- **Material provided**

============================================================

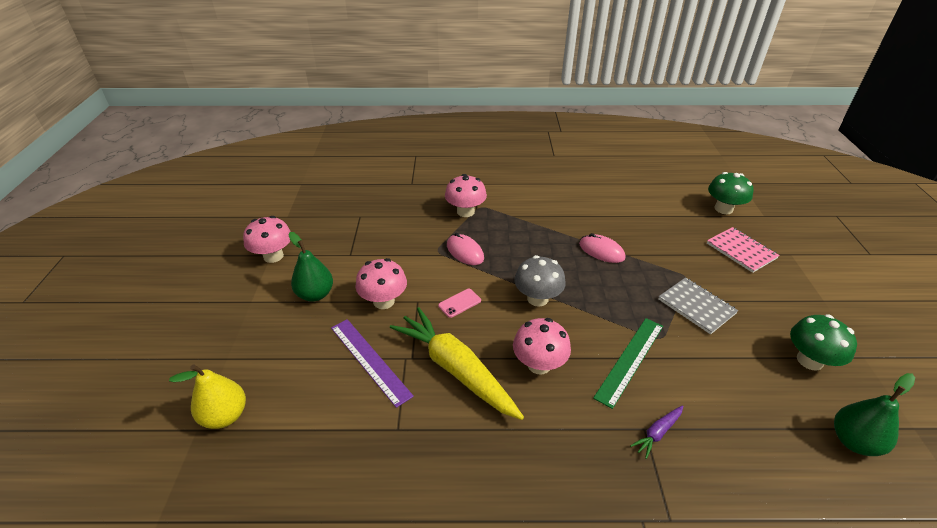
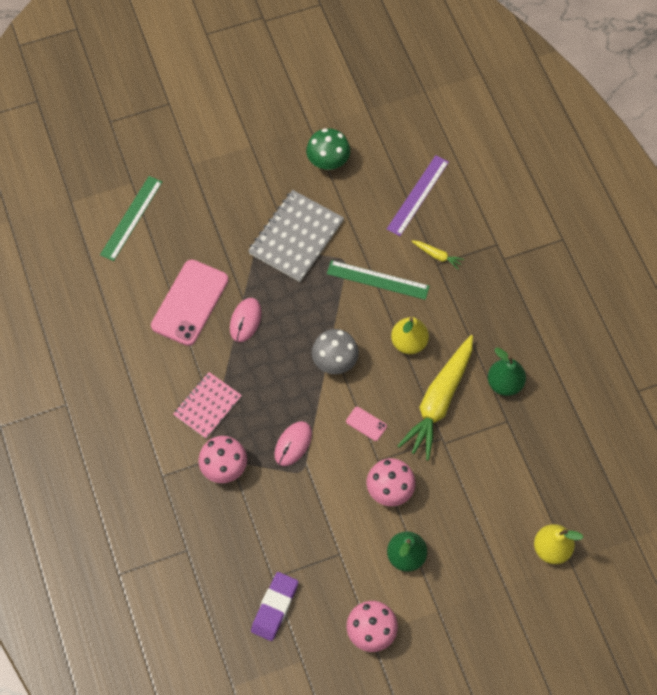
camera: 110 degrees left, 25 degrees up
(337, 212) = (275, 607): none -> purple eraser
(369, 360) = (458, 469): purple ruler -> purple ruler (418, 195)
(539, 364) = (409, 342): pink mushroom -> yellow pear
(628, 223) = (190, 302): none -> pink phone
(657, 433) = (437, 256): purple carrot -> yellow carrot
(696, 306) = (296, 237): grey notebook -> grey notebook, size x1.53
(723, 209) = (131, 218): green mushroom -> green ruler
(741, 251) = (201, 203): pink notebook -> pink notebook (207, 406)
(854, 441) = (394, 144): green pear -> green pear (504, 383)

============================================================

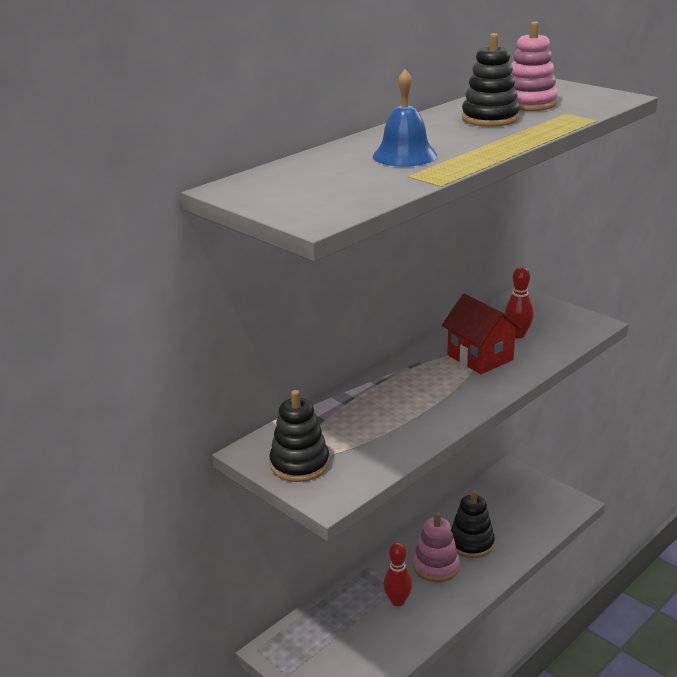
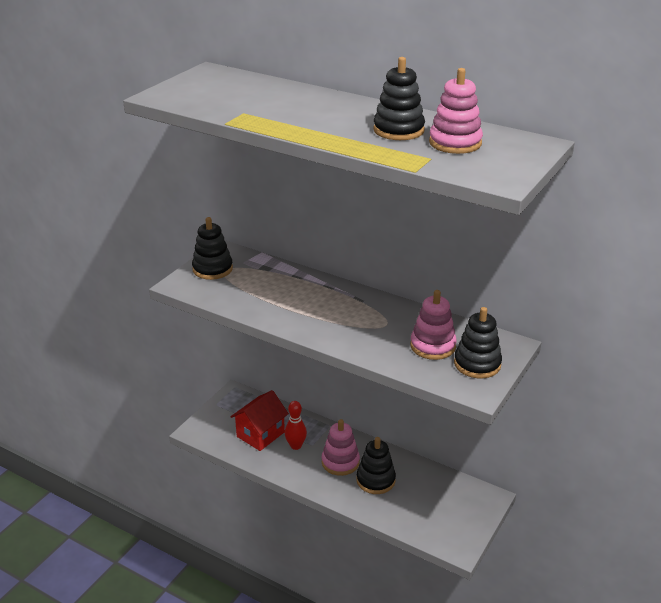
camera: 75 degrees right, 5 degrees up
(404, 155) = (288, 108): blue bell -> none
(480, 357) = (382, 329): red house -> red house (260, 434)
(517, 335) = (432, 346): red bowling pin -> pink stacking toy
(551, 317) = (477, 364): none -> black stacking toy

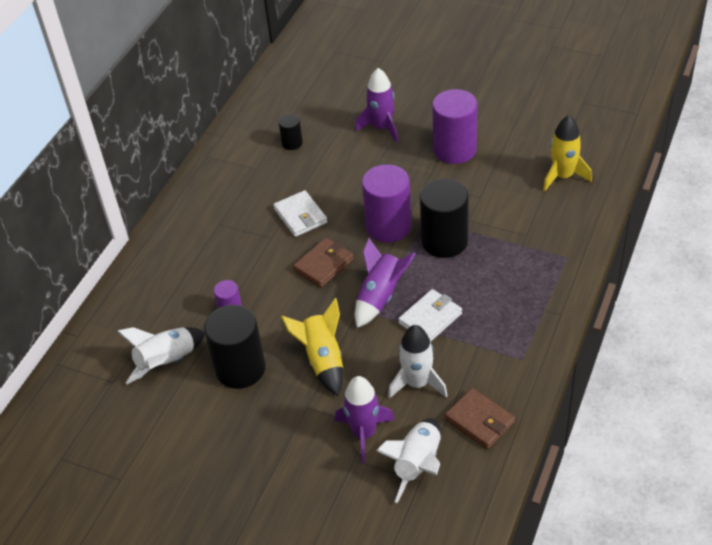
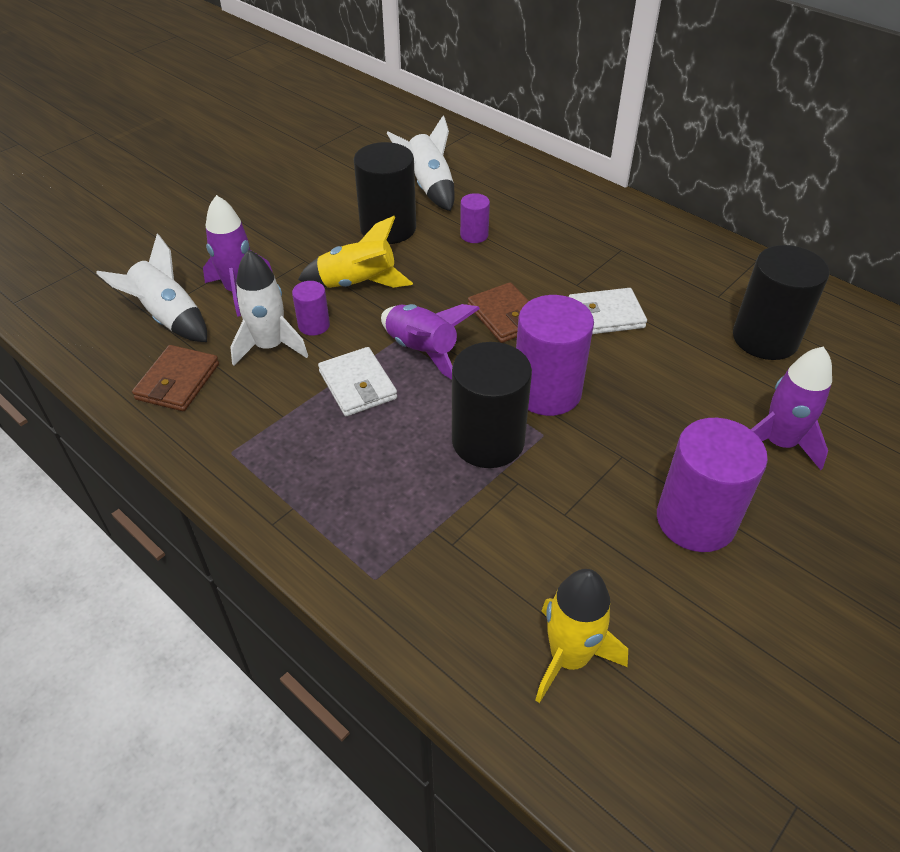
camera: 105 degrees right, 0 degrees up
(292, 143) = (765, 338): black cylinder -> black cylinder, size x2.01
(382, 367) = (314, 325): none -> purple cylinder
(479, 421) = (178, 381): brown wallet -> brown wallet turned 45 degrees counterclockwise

============================================================

- **What the task requires**
Using the listing above, restate exactly the range between the lines holding "(551, 317) = (477, 364): none" and "(479, 421) = (178, 381): brown", inclusive, with pictures left out.

- **Solution to this problem**
(551, 317) = (477, 364): none -> black stacking toy

camera: 105 degrees right, 0 degrees up
(292, 143) = (765, 338): black cylinder -> black cylinder, size x2.01
(382, 367) = (314, 325): none -> purple cylinder
(479, 421) = (178, 381): brown wallet -> brown wallet turned 45 degrees counterclockwise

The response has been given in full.